Assigned task » Go through the listing below and gather every line with the word "diode".

Entries provided »
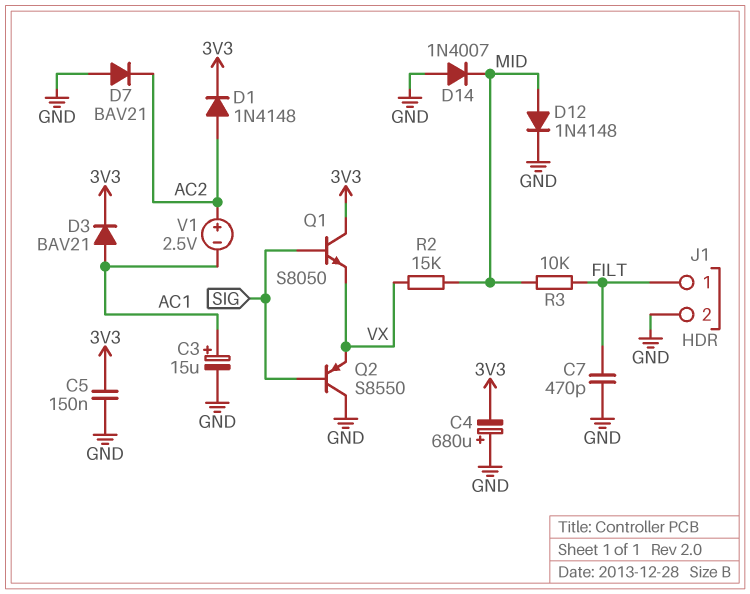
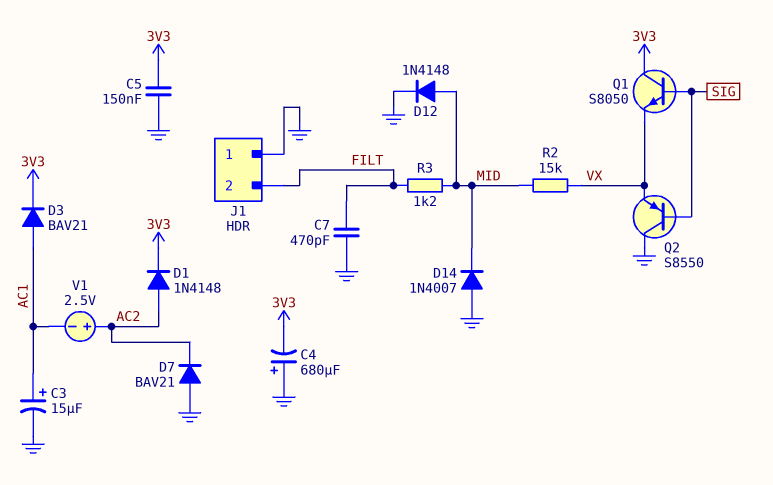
J1 pin 1: FILT -> GND
J1 pin 2: GND -> FILT
R3: 10k (FILT, MID) -> 1.2k (FILT, MID)

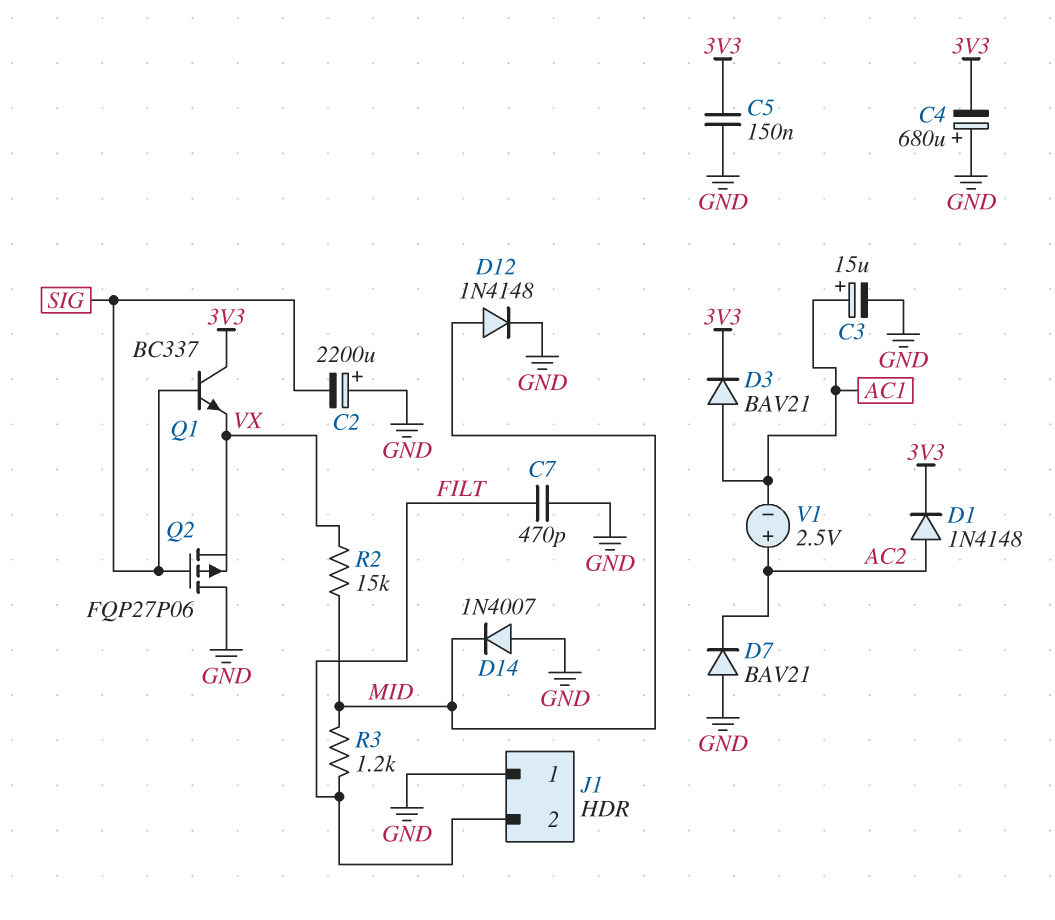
C2: none -> 2200uF (plus GND, minus SIG)
Q1: NPN S8050 (B SIG, C 3V3, E VX) -> NPN BC337 (B SIG, C 3V3, E VX)
Q2: PNP S8550 (B SIG, C GND, E VX) -> PMOS FQP27P06 (G SIG, D GND, S VX)

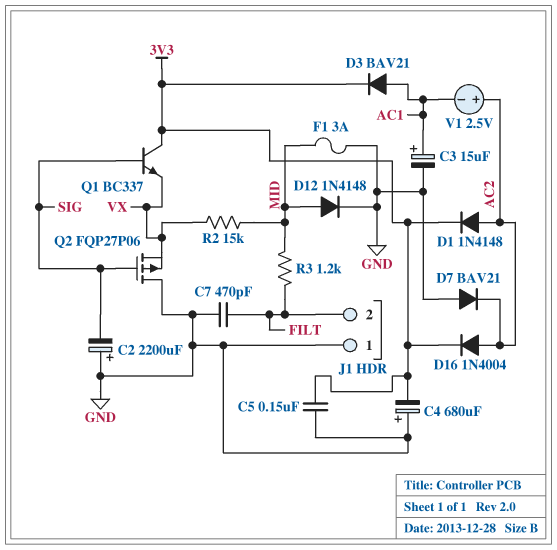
D14: diode 1N4007 (A GND, K MID) -> none
D16: none -> diode 1N4004 (A AC2, K 3V3)
F1: none -> 3A (GND, MID)

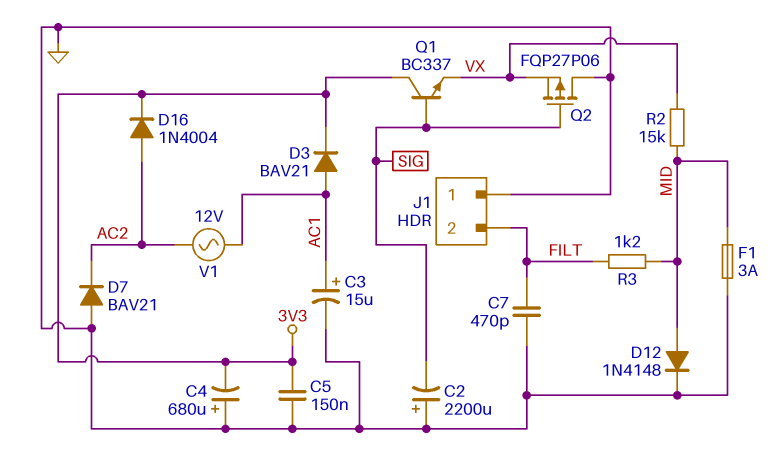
D1: diode 1N4148 (A AC2, K 3V3) -> none
V1: 2.5V (plus AC2, minus AC1) -> AC 12V (AC1, AC2)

Exercise response »
D14: diode 1N4007 (A GND, K MID) -> none
D16: none -> diode 1N4004 (A AC2, K 3V3)
D1: diode 1N4148 (A AC2, K 3V3) -> none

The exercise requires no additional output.